Dataset entries:
----
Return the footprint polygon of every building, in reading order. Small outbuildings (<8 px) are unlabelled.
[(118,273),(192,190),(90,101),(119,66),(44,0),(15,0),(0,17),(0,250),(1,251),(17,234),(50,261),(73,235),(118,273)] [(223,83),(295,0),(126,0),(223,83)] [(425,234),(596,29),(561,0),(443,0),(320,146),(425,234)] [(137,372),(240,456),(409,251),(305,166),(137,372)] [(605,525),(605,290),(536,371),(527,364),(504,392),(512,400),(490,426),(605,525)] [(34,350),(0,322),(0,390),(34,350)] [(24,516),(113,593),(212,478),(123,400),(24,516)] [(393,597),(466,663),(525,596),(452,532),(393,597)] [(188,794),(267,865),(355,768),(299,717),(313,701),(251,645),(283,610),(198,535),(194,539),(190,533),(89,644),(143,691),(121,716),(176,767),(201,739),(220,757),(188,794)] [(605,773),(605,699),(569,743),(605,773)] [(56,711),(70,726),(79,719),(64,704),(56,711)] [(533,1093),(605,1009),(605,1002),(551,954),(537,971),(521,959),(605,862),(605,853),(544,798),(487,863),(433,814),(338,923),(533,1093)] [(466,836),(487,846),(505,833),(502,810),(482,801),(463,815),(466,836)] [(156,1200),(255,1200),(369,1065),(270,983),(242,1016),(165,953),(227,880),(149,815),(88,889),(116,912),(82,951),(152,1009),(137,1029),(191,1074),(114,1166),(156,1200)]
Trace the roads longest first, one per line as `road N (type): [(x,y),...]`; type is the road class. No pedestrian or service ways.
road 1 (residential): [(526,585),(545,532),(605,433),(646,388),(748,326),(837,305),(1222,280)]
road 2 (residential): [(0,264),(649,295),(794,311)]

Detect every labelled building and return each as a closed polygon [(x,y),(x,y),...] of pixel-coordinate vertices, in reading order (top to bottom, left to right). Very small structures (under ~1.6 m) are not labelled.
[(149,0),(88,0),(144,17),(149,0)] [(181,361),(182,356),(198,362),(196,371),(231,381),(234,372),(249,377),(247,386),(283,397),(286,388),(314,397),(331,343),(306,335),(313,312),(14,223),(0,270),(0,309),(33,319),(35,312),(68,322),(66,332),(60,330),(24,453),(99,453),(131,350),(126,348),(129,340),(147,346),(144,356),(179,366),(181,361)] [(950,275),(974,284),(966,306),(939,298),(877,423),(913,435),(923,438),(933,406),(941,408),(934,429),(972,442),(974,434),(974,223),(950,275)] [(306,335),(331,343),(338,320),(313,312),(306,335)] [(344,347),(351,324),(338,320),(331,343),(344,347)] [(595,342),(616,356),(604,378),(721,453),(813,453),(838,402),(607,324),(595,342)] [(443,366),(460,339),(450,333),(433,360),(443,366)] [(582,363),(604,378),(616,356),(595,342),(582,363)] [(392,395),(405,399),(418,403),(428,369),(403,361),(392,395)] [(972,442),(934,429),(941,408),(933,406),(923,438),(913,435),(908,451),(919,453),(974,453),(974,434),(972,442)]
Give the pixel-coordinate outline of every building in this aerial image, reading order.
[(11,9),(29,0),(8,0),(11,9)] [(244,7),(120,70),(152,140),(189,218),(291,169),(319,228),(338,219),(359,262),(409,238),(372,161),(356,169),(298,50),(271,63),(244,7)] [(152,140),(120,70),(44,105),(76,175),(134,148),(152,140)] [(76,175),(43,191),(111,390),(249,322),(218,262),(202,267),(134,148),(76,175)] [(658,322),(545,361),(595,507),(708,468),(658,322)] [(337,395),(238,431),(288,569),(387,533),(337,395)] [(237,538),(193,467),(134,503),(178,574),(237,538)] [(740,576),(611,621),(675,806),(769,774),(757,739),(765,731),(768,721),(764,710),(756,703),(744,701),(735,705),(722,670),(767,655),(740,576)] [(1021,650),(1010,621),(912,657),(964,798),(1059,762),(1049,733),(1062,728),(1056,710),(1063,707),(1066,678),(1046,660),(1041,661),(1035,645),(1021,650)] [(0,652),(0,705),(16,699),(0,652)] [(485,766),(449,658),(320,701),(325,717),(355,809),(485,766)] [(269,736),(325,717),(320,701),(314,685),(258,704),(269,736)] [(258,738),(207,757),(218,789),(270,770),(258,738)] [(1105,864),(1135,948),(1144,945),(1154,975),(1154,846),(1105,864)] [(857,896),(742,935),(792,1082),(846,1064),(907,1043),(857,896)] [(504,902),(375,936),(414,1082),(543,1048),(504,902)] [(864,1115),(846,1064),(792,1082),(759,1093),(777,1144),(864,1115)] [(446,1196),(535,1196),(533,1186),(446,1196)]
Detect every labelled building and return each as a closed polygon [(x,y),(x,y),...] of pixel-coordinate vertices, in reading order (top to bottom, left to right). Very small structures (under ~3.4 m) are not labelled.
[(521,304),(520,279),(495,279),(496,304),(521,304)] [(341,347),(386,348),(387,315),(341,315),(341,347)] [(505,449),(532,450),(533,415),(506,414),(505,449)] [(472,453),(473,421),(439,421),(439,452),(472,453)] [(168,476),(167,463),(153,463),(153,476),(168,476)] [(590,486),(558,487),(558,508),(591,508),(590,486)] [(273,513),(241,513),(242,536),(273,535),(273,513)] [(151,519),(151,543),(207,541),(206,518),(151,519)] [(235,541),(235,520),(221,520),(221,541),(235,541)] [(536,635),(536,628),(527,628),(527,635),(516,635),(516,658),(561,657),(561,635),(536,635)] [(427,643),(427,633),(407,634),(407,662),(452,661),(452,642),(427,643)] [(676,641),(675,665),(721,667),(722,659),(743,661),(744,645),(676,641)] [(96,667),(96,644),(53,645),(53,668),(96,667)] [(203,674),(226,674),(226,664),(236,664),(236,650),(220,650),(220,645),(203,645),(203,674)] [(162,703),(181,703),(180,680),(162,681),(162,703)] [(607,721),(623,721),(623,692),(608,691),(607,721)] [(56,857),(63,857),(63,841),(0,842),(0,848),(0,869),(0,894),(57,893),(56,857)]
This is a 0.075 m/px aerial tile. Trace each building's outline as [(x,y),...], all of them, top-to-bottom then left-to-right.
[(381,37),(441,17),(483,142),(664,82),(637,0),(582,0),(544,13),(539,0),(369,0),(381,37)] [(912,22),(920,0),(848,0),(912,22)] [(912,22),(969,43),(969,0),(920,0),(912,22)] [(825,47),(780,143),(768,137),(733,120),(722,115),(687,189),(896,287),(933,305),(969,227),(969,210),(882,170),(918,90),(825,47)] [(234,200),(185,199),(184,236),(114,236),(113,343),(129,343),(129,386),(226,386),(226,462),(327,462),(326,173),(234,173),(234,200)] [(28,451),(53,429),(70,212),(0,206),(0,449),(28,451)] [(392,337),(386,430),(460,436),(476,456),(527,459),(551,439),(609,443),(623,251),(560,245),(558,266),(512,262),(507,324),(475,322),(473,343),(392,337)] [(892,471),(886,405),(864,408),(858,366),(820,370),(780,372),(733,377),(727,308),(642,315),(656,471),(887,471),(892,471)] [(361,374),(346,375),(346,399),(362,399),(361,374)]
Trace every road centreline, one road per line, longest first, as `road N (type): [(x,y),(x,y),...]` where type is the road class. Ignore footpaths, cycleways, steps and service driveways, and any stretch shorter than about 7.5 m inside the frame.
----
### Exercise
Once you have read the records above, write them out again exactly.

### Answer space
Return the footprint polygon of every building, in reading order. Small outbuildings (<8 px) are unlabelled.
[(118,273),(192,190),(90,101),(119,66),(44,0),(15,0),(0,17),(0,250),(1,251),(17,234),(50,261),(73,235),(118,273)] [(223,83),(295,0),(126,0),(223,83)] [(425,234),(596,29),(561,0),(443,0),(320,146),(425,234)] [(137,372),(240,456),(409,251),(305,166),(137,372)] [(605,525),(605,290),(536,371),(527,364),(504,392),(512,400),(490,426),(605,525)] [(34,350),(0,322),(0,390),(34,350)] [(24,516),(113,593),(212,478),(123,400),(24,516)] [(393,597),(466,663),(525,596),(452,532),(393,597)] [(188,794),(267,865),(355,768),(299,717),(313,701),(251,645),(283,610),(198,535),(194,539),(190,533),(89,644),(143,691),(121,716),(176,767),(201,739),(220,757),(188,794)] [(605,773),(605,699),(569,743),(605,773)] [(56,711),(70,726),(79,719),(64,704),(56,711)] [(533,1093),(605,1009),(605,1002),(551,954),(537,971),(521,959),(605,862),(605,853),(544,798),(487,863),(433,814),(338,923),(533,1093)] [(466,836),(487,846),(505,833),(502,810),(482,801),(463,815),(466,836)] [(156,1200),(255,1200),(369,1065),(270,983),(242,1016),(165,953),(227,880),(149,815),(88,889),(116,912),(82,951),(152,1009),(137,1029),(191,1074),(114,1166),(156,1200)]
Trace the roads longest first, one per line as `road N (type): [(x,y),...]`; type is the road class. No pedestrian or service ways.
road 1 (residential): [(526,585),(545,532),(605,433),(646,388),(748,326),(837,305),(1222,280)]
road 2 (residential): [(0,264),(649,295),(794,311)]

Detect every labelled building and return each as a closed polygon [(x,y),(x,y),...] of pixel-coordinate vertices, in reading order (top to bottom, left to right). Very small structures (under ~1.6 m) are not labelled.
[(149,0),(88,0),(144,17),(149,0)] [(181,361),(182,356),(198,362),(196,371),(231,381),(234,372),(249,377),(247,386),(283,397),(286,388),(314,397),(331,343),(306,335),(313,312),(14,223),(0,270),(0,309),(33,319),(35,312),(68,322),(66,332),(60,330),(24,453),(99,453),(131,350),(126,348),(129,340),(147,346),(144,356),(179,366),(181,361)] [(950,275),(974,284),(966,306),(939,298),(877,423),(913,435),(923,438),(933,406),(941,408),(934,429),(972,442),(974,434),(974,223),(950,275)] [(306,335),(331,343),(338,320),(313,312),(306,335)] [(344,347),(351,324),(338,320),(331,343),(344,347)] [(595,342),(616,356),(604,378),(721,453),(813,453),(838,402),(607,324),(595,342)] [(443,366),(460,339),(450,333),(433,360),(443,366)] [(582,363),(604,378),(616,356),(595,342),(582,363)] [(392,395),(405,399),(418,403),(428,369),(403,361),(392,395)] [(972,442),(934,429),(941,408),(933,406),(923,438),(913,435),(908,451),(919,453),(974,453),(974,434),(972,442)]
Give the pixel-coordinate outline of every building in this aerial image, reading order.
[(11,9),(29,0),(8,0),(11,9)] [(244,7),(120,70),(152,140),(189,218),(291,169),(319,228),(338,219),(359,262),(409,238),(372,161),(356,169),(298,50),(271,63),(244,7)] [(152,140),(120,70),(44,105),(76,175),(134,148),(152,140)] [(76,175),(43,191),(111,390),(249,322),(218,262),(202,267),(134,148),(76,175)] [(658,322),(545,361),(595,507),(708,468),(658,322)] [(337,395),(238,431),(288,569),(387,533),(337,395)] [(237,538),(193,467),(134,503),(178,574),(237,538)] [(740,576),(611,621),(675,806),(769,774),(757,739),(765,731),(768,721),(764,710),(756,703),(744,701),(735,705),(722,670),(767,655),(740,576)] [(1021,650),(1010,621),(912,657),(964,798),(1059,762),(1049,733),(1062,728),(1056,710),(1063,707),(1066,678),(1046,660),(1041,661),(1035,645),(1021,650)] [(0,652),(0,705),(16,699),(0,652)] [(485,766),(449,658),(320,701),(325,717),(355,809),(485,766)] [(269,736),(325,717),(320,701),(314,685),(258,704),(269,736)] [(258,738),(207,757),(218,789),(270,770),(258,738)] [(1105,864),(1135,948),(1144,945),(1154,975),(1154,846),(1105,864)] [(857,896),(742,935),(792,1082),(846,1064),(907,1043),(857,896)] [(504,902),(375,936),(414,1082),(543,1048),(504,902)] [(864,1115),(846,1064),(792,1082),(759,1093),(777,1144),(864,1115)] [(446,1196),(535,1196),(533,1186),(446,1196)]
Detect every labelled building and return each as a closed polygon [(x,y),(x,y),...] of pixel-coordinate vertices, in reading order (top to bottom, left to right). Very small structures (under ~3.4 m) are not labelled.
[(521,304),(520,279),(495,279),(496,304),(521,304)] [(341,347),(386,348),(387,315),(341,315),(341,347)] [(505,449),(532,450),(533,415),(506,414),(505,449)] [(472,453),(473,421),(439,421),(439,452),(472,453)] [(168,476),(167,463),(153,463),(153,476),(168,476)] [(590,486),(558,487),(558,508),(591,508),(590,486)] [(273,513),(241,513),(242,536),(273,535),(273,513)] [(151,519),(151,543),(207,541),(206,518),(151,519)] [(235,541),(235,520),(221,520),(221,541),(235,541)] [(536,635),(536,628),(527,628),(527,635),(516,635),(516,658),(561,657),(561,635),(536,635)] [(427,643),(427,633),(407,634),(407,662),(452,661),(452,642),(427,643)] [(676,641),(675,665),(721,667),(722,659),(743,661),(744,645),(676,641)] [(96,667),(96,644),(53,645),(53,668),(96,667)] [(203,674),(226,674),(226,664),(236,664),(236,650),(220,650),(220,645),(203,645),(203,674)] [(162,703),(181,703),(180,680),(162,681),(162,703)] [(607,721),(623,721),(623,692),(608,691),(607,721)] [(56,857),(63,857),(63,841),(0,842),(0,848),(0,869),(0,894),(57,893),(56,857)]
This is a 0.075 m/px aerial tile. Trace each building's outline as [(x,y),...], all of them, top-to-bottom then left-to-right.
[(381,37),(441,17),(483,142),(664,82),(637,0),(582,0),(544,13),(539,0),(369,0),(381,37)] [(912,22),(920,0),(848,0),(912,22)] [(912,22),(969,43),(969,0),(920,0),(912,22)] [(825,47),(780,143),(768,137),(733,120),(722,115),(687,189),(896,287),(933,305),(969,227),(969,210),(882,170),(918,90),(825,47)] [(234,200),(185,199),(184,236),(114,236),(113,343),(129,343),(129,386),(226,386),(226,462),(327,462),(326,173),(234,173),(234,200)] [(28,451),(53,429),(70,212),(0,206),(0,449),(28,451)] [(392,337),(386,430),(460,436),(476,456),(527,459),(551,439),(609,443),(623,251),(560,245),(558,266),(512,262),(507,324),(475,322),(473,343),(392,337)] [(892,471),(886,405),(864,408),(858,366),(820,370),(780,372),(733,377),(727,308),(642,315),(656,471),(887,471),(892,471)] [(361,374),(346,375),(346,399),(362,399),(361,374)]
Trace every road centreline, one road per line, longest first, as `road N (type): [(x,y),(x,y),...]` where type is the road class. Ignore footpaths, cycleways, steps and service driveways, and any stretch shorter than about 7.5 m inside the frame.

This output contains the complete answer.